WHAT IS EXPECTED =>
Return the data below exactly, minus the pictures.

DATA =>
────────────────────

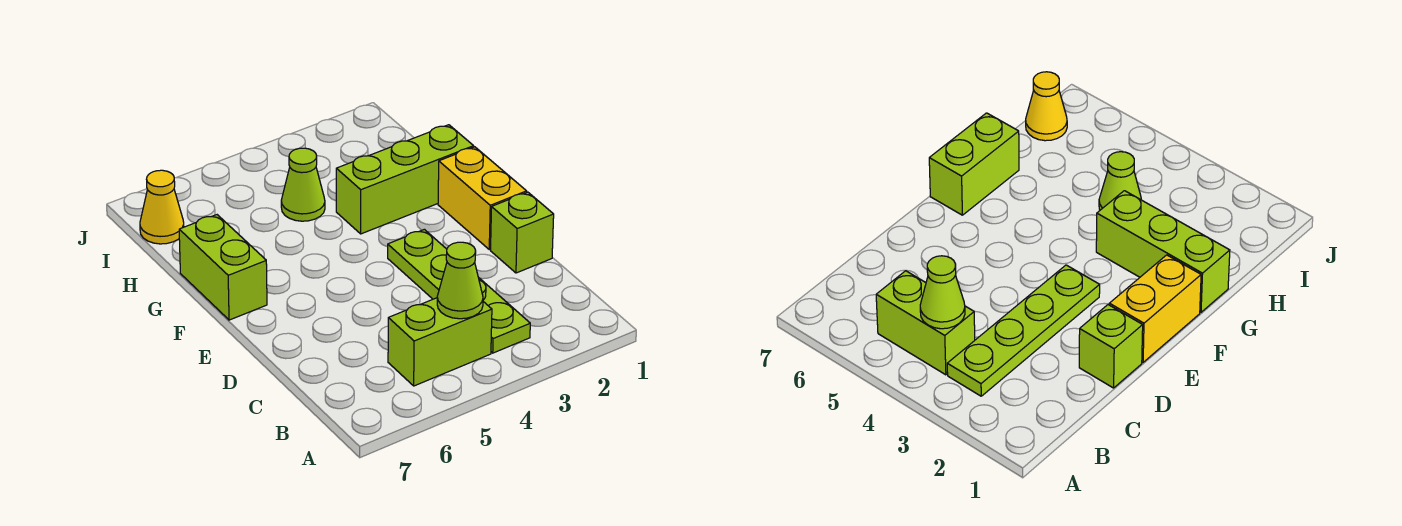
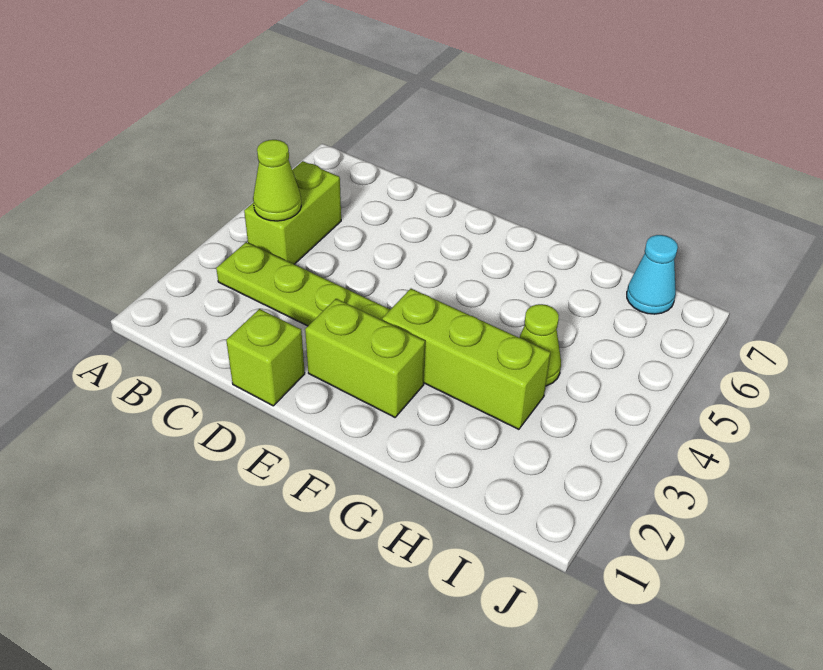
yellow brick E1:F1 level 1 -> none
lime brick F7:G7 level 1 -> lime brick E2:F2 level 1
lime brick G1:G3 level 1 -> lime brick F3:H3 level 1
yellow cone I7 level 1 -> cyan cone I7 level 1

────────────────────

OUTPUT OF THE TASK =>
yellow brick E1:F1 level 1 -> none
lime brick F7:G7 level 1 -> lime brick E2:F2 level 1
lime brick G1:G3 level 1 -> lime brick F3:H3 level 1
yellow cone I7 level 1 -> cyan cone I7 level 1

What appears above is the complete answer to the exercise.